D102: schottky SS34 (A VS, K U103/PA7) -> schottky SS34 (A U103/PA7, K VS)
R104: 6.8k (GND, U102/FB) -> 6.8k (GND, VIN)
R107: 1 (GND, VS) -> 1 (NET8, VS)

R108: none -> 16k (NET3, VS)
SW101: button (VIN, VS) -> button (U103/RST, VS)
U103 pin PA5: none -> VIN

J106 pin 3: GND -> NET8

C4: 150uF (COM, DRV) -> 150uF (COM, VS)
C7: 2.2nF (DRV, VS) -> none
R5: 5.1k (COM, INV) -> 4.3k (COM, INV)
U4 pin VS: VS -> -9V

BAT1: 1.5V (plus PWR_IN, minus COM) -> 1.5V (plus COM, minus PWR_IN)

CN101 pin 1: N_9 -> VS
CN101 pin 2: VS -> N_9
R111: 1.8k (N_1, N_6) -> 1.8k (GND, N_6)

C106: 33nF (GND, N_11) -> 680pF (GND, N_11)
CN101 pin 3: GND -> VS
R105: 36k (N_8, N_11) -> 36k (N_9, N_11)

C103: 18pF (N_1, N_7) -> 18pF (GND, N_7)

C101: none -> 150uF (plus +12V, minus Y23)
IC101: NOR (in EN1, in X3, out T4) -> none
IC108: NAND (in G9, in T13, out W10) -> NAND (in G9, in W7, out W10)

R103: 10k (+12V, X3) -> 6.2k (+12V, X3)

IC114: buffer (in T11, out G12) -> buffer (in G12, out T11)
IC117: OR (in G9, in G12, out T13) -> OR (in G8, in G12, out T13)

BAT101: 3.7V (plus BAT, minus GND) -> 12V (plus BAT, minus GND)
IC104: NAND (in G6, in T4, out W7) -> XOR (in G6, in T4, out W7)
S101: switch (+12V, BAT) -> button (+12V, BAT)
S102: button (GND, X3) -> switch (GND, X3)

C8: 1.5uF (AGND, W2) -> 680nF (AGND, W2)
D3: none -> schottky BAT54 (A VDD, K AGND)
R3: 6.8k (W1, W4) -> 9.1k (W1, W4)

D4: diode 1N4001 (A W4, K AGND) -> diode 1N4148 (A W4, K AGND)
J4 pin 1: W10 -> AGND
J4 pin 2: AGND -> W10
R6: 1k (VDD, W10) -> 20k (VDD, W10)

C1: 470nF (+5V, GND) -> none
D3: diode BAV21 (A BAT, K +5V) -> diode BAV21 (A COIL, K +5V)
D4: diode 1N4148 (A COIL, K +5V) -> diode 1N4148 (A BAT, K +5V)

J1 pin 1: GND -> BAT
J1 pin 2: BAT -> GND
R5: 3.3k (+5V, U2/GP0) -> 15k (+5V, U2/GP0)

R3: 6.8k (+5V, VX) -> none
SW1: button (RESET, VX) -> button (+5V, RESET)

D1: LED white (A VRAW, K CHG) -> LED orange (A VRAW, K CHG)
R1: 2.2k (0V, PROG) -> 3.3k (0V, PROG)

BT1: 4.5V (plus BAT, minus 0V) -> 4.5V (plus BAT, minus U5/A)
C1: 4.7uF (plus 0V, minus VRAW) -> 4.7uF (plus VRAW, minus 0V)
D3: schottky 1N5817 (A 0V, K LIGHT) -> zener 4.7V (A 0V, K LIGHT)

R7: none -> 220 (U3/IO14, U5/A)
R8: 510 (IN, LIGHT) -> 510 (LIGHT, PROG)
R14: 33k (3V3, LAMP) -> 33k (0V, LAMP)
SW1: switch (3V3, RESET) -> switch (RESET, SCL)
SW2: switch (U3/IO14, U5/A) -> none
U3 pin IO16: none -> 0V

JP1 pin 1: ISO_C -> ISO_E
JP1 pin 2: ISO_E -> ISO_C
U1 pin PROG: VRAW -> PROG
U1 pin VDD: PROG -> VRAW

→ Work instruction:
Out of the listing above, reproduce exactly the lines from the one with "D4: diode 1N4001" up to and including the one with "J1 pin 2: BAT -> GND".

→ Solution for this task:
D4: diode 1N4001 (A W4, K AGND) -> diode 1N4148 (A W4, K AGND)
J4 pin 1: W10 -> AGND
J4 pin 2: AGND -> W10
R6: 1k (VDD, W10) -> 20k (VDD, W10)

C1: 470nF (+5V, GND) -> none
D3: diode BAV21 (A BAT, K +5V) -> diode BAV21 (A COIL, K +5V)
D4: diode 1N4148 (A COIL, K +5V) -> diode 1N4148 (A BAT, K +5V)

J1 pin 1: GND -> BAT
J1 pin 2: BAT -> GND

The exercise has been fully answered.